» Prompt
Write the records out again, exactly.

» Data records
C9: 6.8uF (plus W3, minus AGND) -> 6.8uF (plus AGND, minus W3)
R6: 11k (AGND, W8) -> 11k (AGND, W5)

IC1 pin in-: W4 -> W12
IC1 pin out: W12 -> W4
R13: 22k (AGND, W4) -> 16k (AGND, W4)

» Result for this exercise
C9: 6.8uF (plus W3, minus AGND) -> 6.8uF (plus AGND, minus W3)
R6: 11k (AGND, W8) -> 11k (AGND, W5)

IC1 pin in-: W4 -> W12
IC1 pin out: W12 -> W4
R13: 22k (AGND, W4) -> 16k (AGND, W4)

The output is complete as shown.